• **What the exercise asks**
Examine the data below and state how many lines contain "truck", offering no other words.

Object change listings:
────────────────

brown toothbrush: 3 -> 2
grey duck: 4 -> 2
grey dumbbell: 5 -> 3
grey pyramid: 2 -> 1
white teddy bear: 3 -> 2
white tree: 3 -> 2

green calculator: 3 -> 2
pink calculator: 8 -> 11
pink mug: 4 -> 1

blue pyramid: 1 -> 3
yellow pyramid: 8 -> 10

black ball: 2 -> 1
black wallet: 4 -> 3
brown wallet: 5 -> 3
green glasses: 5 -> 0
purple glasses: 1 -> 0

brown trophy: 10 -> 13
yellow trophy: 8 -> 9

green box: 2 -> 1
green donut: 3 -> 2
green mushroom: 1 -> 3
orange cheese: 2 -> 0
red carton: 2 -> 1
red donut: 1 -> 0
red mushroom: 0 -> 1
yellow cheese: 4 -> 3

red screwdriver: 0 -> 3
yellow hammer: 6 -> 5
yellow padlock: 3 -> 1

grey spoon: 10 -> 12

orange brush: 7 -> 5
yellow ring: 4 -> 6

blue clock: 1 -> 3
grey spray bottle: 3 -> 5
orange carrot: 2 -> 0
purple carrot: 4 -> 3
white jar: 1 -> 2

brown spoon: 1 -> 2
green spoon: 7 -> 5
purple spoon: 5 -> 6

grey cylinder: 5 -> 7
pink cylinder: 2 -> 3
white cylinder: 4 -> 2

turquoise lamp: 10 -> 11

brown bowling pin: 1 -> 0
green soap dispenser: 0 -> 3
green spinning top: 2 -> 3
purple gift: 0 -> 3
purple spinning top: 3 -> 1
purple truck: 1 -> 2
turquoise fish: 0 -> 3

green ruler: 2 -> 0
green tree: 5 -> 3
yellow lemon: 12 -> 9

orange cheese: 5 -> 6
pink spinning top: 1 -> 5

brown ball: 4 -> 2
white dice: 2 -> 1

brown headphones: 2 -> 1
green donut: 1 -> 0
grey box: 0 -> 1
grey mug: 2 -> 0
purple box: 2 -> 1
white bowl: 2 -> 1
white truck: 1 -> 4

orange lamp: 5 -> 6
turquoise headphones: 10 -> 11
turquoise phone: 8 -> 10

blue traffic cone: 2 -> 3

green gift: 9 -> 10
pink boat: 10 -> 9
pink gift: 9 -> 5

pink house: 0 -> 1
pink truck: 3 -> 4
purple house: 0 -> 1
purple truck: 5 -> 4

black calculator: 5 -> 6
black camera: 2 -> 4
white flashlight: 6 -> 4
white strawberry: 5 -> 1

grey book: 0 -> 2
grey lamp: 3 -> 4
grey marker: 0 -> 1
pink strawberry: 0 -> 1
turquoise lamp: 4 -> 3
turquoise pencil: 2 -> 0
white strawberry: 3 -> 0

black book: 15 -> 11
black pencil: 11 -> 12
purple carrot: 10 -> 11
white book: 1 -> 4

────────────────

• **Solution for this exercise**
4